→ PROBLEM:
Where in the records does the word "degrees" occur? Copy each line in which it does.

[Coordinate-based object records]
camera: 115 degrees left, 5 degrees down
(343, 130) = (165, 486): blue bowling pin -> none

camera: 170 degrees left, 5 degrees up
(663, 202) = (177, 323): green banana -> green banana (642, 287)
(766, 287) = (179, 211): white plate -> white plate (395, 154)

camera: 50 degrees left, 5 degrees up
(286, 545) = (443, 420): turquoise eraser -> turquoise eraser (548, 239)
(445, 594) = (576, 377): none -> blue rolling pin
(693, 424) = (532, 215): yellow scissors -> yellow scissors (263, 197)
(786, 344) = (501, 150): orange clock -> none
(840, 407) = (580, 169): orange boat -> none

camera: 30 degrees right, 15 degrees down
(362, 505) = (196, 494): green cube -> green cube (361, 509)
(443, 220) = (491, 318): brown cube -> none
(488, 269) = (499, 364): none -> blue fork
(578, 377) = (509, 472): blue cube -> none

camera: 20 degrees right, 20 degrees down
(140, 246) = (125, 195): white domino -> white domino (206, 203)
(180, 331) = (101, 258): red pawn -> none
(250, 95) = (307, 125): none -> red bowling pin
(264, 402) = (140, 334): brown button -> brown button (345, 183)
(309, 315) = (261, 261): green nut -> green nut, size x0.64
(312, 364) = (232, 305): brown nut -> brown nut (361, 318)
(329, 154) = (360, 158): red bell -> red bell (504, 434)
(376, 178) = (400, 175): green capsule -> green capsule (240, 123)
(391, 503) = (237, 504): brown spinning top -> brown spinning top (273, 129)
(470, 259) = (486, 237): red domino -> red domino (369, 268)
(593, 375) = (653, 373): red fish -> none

→ OUTPUT:
camera: 115 degrees left, 5 degrees down
camera: 170 degrees left, 5 degrees up
camera: 50 degrees left, 5 degrees up
camera: 30 degrees right, 15 degrees down
camera: 20 degrees right, 20 degrees down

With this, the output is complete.